▸ Information supplied:
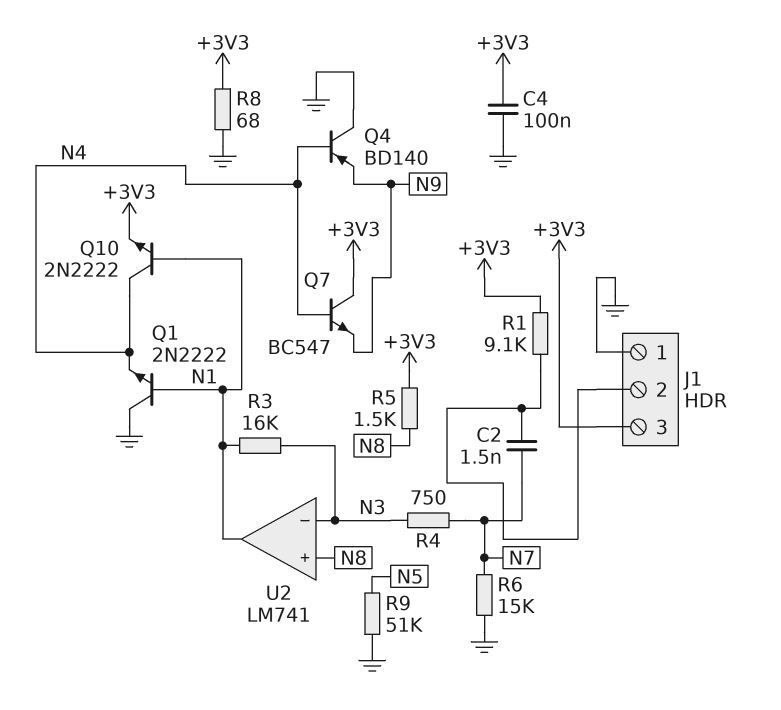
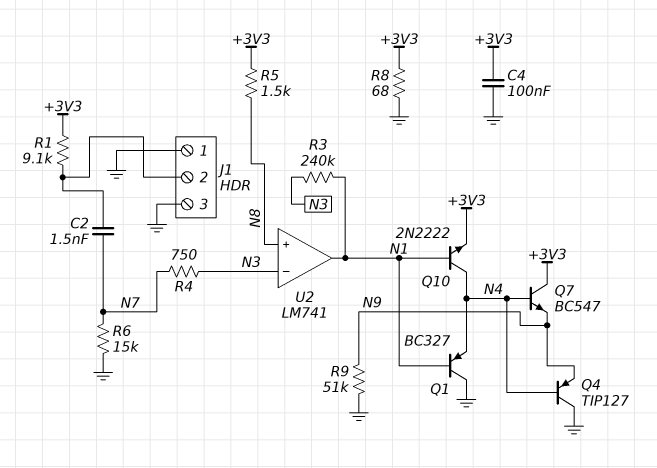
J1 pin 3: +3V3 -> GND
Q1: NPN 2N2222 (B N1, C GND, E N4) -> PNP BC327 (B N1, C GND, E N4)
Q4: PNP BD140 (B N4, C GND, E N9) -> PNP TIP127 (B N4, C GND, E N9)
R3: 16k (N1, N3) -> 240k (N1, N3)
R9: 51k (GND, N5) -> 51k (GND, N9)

▸ What this task involves:
Each record must be repeated exactly, and no picture may be carried over.

▸ Result of this exercise:
J1 pin 3: +3V3 -> GND
Q1: NPN 2N2222 (B N1, C GND, E N4) -> PNP BC327 (B N1, C GND, E N4)
Q4: PNP BD140 (B N4, C GND, E N9) -> PNP TIP127 (B N4, C GND, E N9)
R3: 16k (N1, N3) -> 240k (N1, N3)
R9: 51k (GND, N5) -> 51k (GND, N9)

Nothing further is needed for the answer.